● **Supplied material**
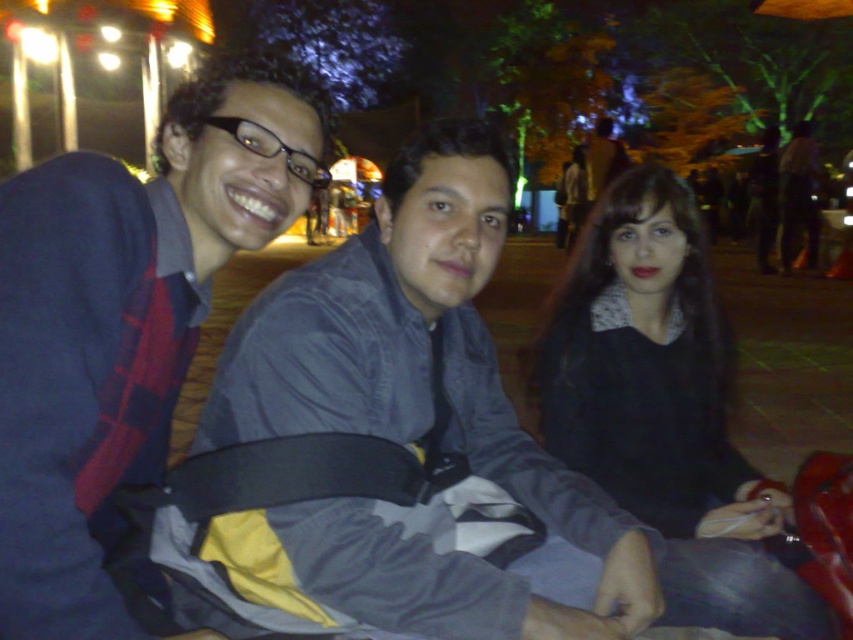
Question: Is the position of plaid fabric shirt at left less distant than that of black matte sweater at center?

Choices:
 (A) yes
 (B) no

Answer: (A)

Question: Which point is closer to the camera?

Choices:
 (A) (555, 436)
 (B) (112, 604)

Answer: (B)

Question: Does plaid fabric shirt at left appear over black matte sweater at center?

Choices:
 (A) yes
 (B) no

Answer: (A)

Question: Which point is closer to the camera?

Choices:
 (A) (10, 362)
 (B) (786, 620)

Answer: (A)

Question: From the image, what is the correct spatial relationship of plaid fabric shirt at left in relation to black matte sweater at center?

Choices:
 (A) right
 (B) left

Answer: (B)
==
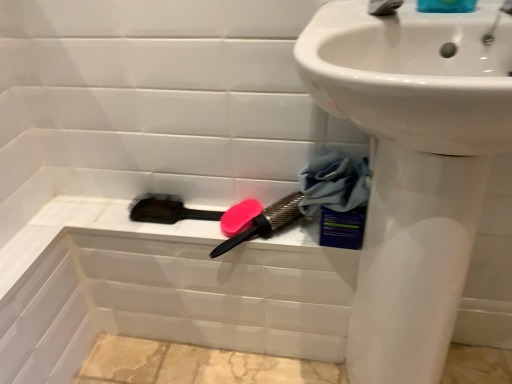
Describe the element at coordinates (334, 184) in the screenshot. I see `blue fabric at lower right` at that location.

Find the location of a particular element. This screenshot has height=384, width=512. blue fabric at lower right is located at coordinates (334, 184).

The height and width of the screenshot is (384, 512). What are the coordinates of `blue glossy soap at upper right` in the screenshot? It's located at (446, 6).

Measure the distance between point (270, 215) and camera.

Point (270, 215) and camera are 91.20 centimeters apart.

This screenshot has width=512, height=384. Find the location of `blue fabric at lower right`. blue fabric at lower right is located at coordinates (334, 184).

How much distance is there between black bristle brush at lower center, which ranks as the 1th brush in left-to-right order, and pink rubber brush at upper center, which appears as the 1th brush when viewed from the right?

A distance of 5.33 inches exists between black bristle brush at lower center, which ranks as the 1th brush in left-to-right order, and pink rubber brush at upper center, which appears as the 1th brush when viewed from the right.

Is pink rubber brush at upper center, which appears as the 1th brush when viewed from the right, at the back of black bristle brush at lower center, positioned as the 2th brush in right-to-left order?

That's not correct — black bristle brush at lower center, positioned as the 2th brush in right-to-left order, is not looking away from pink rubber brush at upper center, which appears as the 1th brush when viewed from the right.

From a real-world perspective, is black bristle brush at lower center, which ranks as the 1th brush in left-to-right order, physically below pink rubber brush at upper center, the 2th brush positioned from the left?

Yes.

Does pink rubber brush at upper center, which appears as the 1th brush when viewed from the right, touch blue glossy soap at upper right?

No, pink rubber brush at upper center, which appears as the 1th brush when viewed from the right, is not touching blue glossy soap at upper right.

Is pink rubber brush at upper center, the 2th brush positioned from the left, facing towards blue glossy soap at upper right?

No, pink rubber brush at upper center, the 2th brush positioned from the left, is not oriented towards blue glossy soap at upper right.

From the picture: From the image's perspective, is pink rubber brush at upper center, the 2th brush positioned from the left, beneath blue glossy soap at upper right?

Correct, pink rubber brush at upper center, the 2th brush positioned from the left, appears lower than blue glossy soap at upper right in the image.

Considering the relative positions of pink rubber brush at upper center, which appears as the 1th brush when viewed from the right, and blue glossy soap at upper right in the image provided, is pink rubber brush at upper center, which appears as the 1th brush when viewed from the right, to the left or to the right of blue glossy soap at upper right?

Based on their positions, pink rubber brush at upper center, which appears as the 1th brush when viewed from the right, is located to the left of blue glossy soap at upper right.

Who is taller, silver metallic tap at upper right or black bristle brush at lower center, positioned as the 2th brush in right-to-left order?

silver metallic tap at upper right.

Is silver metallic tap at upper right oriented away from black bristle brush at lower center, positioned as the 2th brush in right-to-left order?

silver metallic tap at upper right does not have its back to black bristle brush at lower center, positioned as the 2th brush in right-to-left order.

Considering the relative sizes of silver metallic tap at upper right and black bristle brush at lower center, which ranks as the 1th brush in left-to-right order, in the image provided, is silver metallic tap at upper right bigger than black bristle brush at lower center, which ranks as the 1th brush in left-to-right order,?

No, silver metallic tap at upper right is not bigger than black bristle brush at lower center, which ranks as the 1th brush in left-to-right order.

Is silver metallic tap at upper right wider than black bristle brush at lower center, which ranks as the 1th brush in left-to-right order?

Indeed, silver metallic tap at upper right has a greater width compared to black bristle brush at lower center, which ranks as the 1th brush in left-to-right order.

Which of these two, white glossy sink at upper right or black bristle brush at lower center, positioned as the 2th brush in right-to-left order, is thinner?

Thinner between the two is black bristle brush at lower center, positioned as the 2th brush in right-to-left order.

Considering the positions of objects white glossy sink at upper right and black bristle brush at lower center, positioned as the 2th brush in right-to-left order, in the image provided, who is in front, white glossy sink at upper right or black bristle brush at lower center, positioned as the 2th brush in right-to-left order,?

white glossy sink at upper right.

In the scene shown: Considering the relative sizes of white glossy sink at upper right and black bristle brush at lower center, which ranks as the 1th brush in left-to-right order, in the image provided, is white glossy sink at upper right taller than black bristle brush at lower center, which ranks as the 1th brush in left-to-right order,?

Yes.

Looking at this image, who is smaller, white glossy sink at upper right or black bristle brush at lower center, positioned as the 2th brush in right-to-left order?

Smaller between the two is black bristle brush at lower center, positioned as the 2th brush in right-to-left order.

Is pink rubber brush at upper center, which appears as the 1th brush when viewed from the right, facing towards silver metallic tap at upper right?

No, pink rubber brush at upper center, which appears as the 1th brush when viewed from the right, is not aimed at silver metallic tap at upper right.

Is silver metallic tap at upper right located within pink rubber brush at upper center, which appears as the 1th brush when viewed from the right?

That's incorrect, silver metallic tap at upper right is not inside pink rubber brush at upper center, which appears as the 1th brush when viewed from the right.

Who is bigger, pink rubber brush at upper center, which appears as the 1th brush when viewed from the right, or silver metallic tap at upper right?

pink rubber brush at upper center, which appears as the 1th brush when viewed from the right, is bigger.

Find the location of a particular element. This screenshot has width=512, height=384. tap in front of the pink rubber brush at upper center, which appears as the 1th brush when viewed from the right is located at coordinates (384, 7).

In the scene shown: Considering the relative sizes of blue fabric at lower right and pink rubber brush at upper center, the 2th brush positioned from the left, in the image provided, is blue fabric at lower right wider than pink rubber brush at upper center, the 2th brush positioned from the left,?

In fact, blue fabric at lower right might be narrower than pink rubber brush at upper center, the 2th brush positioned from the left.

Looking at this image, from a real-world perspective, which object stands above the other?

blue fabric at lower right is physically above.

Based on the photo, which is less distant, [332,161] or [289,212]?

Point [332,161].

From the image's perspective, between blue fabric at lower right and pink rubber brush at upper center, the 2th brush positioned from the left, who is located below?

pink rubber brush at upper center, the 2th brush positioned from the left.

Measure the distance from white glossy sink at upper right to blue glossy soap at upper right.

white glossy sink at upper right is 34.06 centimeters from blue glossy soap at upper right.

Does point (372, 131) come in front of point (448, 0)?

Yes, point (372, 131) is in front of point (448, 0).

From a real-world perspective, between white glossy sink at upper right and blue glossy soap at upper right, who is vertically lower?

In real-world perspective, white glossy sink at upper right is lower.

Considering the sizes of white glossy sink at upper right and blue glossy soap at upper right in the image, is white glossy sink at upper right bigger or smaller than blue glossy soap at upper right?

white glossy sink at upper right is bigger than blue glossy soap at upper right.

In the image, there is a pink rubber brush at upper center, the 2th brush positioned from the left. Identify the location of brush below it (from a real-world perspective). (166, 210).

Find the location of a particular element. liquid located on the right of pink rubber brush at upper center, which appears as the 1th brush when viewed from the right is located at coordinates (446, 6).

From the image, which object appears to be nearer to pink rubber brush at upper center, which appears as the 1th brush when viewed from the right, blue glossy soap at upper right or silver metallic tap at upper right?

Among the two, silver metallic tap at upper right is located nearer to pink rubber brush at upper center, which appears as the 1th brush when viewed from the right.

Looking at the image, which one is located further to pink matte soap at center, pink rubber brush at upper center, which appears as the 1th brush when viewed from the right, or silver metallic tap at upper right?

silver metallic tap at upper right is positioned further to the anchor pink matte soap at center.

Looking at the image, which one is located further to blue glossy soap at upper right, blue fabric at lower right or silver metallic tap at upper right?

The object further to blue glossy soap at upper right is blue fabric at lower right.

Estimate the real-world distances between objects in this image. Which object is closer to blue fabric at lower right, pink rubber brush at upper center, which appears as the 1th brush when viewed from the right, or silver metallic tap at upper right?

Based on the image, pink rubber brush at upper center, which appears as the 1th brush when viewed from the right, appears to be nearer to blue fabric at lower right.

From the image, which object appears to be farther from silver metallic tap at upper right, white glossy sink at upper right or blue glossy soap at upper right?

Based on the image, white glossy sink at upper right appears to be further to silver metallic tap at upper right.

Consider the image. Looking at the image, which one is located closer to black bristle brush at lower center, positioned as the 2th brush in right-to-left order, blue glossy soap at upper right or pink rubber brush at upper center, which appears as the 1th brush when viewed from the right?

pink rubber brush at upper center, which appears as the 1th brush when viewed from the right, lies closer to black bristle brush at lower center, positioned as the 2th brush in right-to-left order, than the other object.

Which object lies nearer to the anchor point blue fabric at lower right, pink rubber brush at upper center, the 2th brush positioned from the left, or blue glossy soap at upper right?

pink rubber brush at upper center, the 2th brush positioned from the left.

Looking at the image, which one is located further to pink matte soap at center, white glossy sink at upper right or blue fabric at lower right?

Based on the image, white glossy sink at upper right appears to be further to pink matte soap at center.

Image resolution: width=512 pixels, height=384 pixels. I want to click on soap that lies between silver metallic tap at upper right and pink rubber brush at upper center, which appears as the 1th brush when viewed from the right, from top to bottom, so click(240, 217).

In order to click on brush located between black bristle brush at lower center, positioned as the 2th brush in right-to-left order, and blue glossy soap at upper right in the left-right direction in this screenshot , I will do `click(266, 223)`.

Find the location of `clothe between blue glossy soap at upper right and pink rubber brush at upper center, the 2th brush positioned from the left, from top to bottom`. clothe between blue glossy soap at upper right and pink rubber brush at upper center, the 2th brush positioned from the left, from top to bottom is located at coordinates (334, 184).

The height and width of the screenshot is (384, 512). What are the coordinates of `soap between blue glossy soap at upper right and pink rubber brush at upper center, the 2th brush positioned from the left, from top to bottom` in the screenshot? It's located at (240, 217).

● **Task directions**
Rename "black bristle brush" to "dark bristle brush" in the entries from the line with "Point (270, 215) and camera are" to the line with "the right, at", and leave everything else unchanged. Give back only those lines.

● **Solution to the exercise**
Point (270, 215) and camera are 91.20 centimeters apart.

This screenshot has width=512, height=384. Find the location of `blue fabric at lower right`. blue fabric at lower right is located at coordinates (334, 184).

How much distance is there between dark bristle brush at lower center, which ranks as the 1th brush in left-to-right order, and pink rubber brush at upper center, which appears as the 1th brush when viewed from the right?

A distance of 5.33 inches exists between dark bristle brush at lower center, which ranks as the 1th brush in left-to-right order, and pink rubber brush at upper center, which appears as the 1th brush when viewed from the right.

Is pink rubber brush at upper center, which appears as the 1th brush when viewed from the right, at the back of dark bristle brush at lower center, positioned as the 2th brush in right-to-left order?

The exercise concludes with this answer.